Content revision data
§

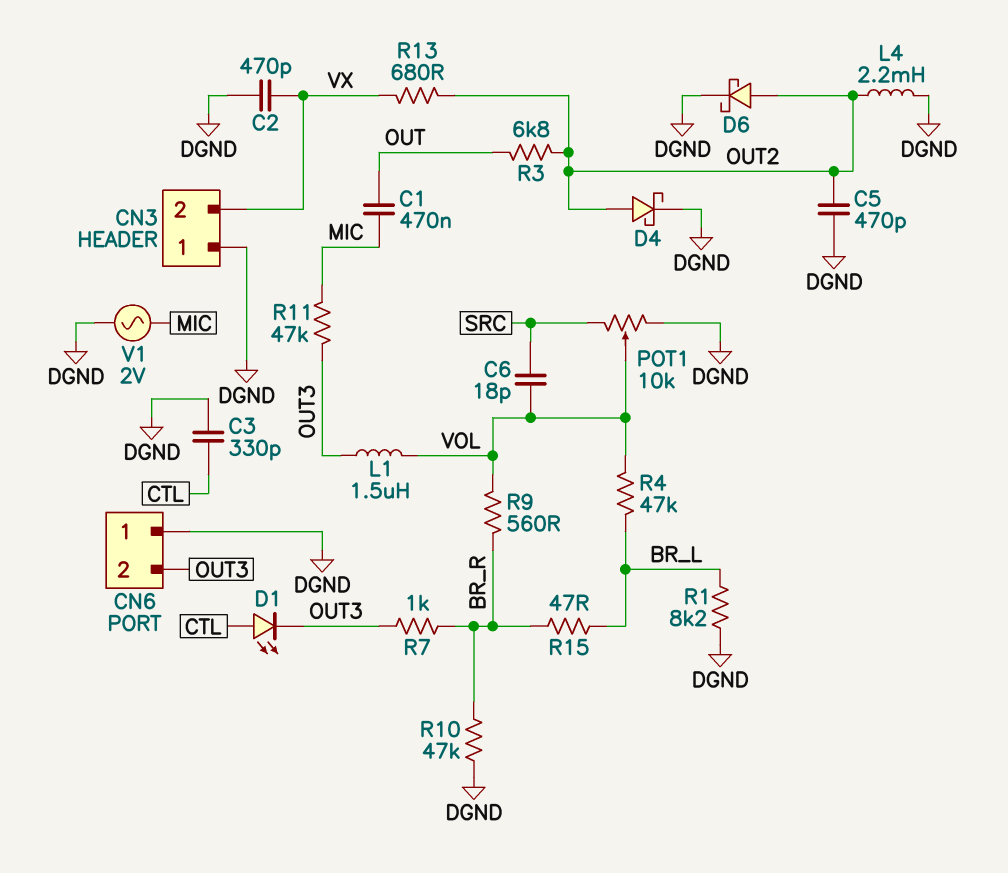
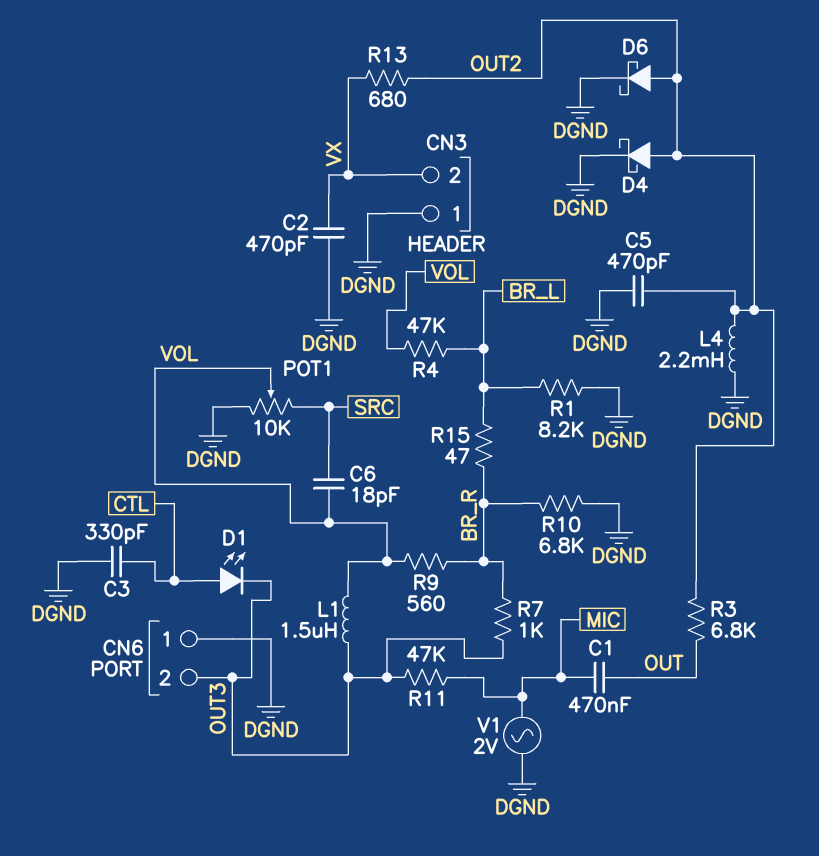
R10: 47k (BR_R, DGND) -> 6.8k (BR_R, DGND)

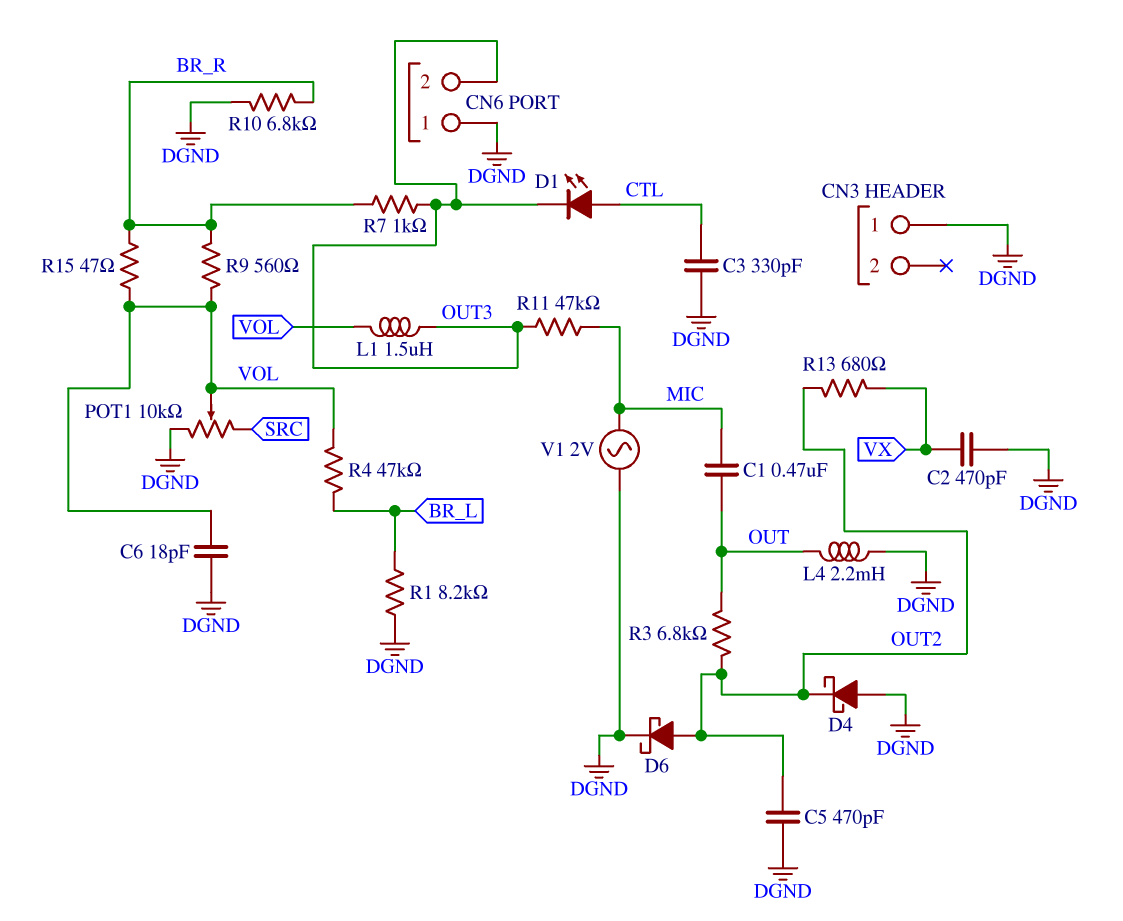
C6: 18pF (SRC, VOL) -> 18pF (DGND, VOL)
CN3 pin 2: VX -> none
D4: schottky (A OUT2, K DGND) -> schottky (A DGND, K OUT2)
L4: 2.2mH (DGND, OUT2) -> 2.2mH (DGND, OUT)
R15: 47 (BR_L, BR_R) -> 47 (BR_R, VOL)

§

[DIRECTIONS FOR THIS TASK]: Your job is to return all lines above that hold the word "DGND".

[RESPONSE BELOW]:
R10: 47k (BR_R, DGND) -> 6.8k (BR_R, DGND)
C6: 18pF (SRC, VOL) -> 18pF (DGND, VOL)
D4: schottky (A OUT2, K DGND) -> schottky (A DGND, K OUT2)
L4: 2.2mH (DGND, OUT2) -> 2.2mH (DGND, OUT)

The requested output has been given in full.